» **Your instructions**
Only the words of the entries are wanted, repeated exactly and without images.
───── Dataset excerpts
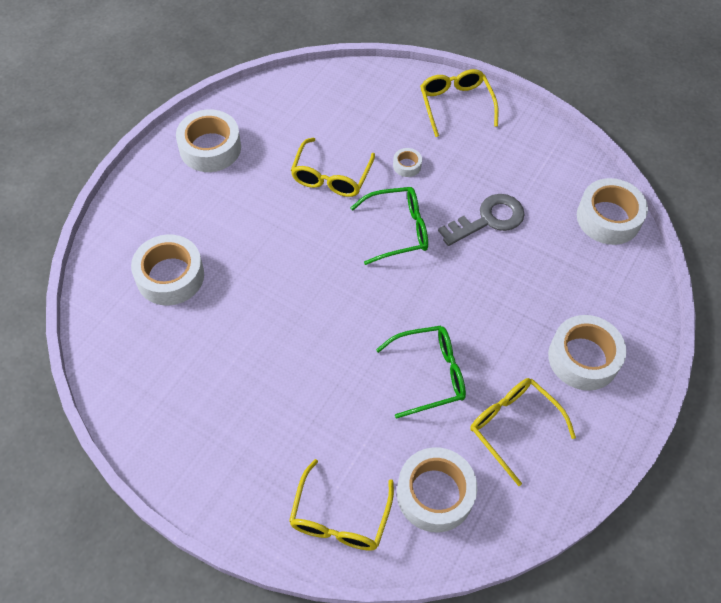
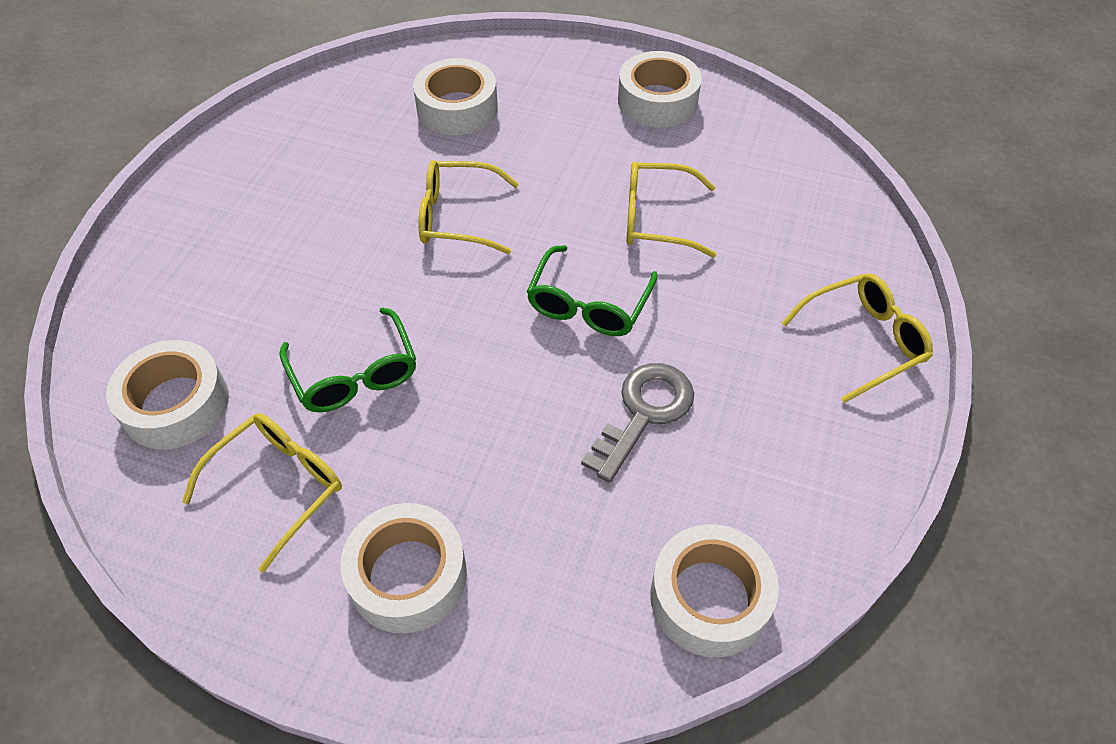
camera: 80 degrees right, 5 degrees down
yellow glasses [289,459,394,551] -> yellow glasses moved to [418,160,519,254]
green glasses [351,187,428,265] -> green glasses turned 45 degrees clockwise [527,245,657,336]
white tape [393,148,422,177] -> none
grey key [438,194,525,246] -> grey key turned 105 degrees counterclockwise [581,363,694,483]

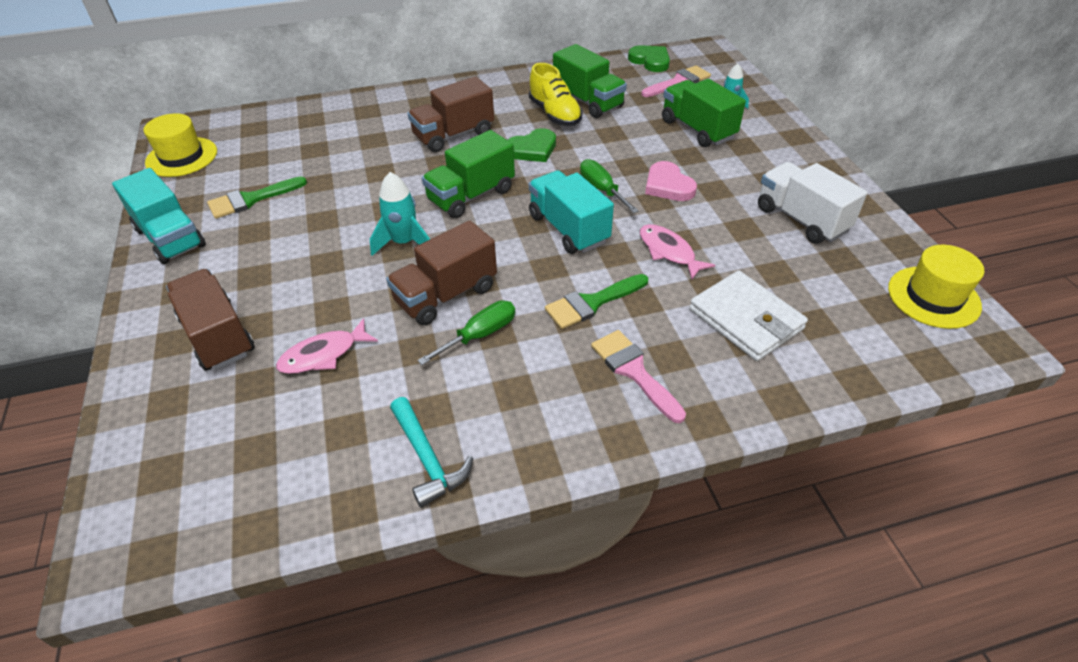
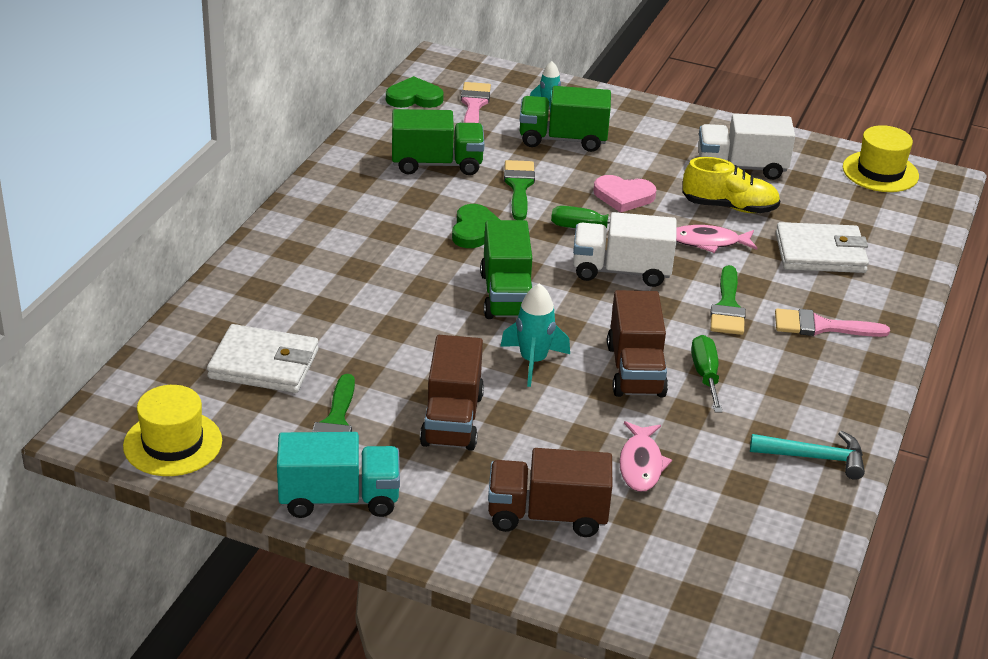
camera: 55 degrees left, 10 degrees down
brown truck [408,76,494,152] -> brown truck moved to [420,335,484,451]
yellow shoe [529,63,582,126] -> yellow shoe moved to [683,157,780,213]
turquoise truck [529,170,614,254] -> white truck [573,212,677,287]
none -> white wallet [207,324,319,393]
none -> green brush [504,160,535,220]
──────────
» **Result of the task**
camera: 80 degrees right, 5 degrees down
yellow glasses [289,459,394,551] -> yellow glasses moved to [418,160,519,254]
green glasses [351,187,428,265] -> green glasses turned 45 degrees clockwise [527,245,657,336]
white tape [393,148,422,177] -> none
grey key [438,194,525,246] -> grey key turned 105 degrees counterclockwise [581,363,694,483]

camera: 55 degrees left, 10 degrees down
brown truck [408,76,494,152] -> brown truck moved to [420,335,484,451]
yellow shoe [529,63,582,126] -> yellow shoe moved to [683,157,780,213]
turquoise truck [529,170,614,254] -> white truck [573,212,677,287]
none -> white wallet [207,324,319,393]
none -> green brush [504,160,535,220]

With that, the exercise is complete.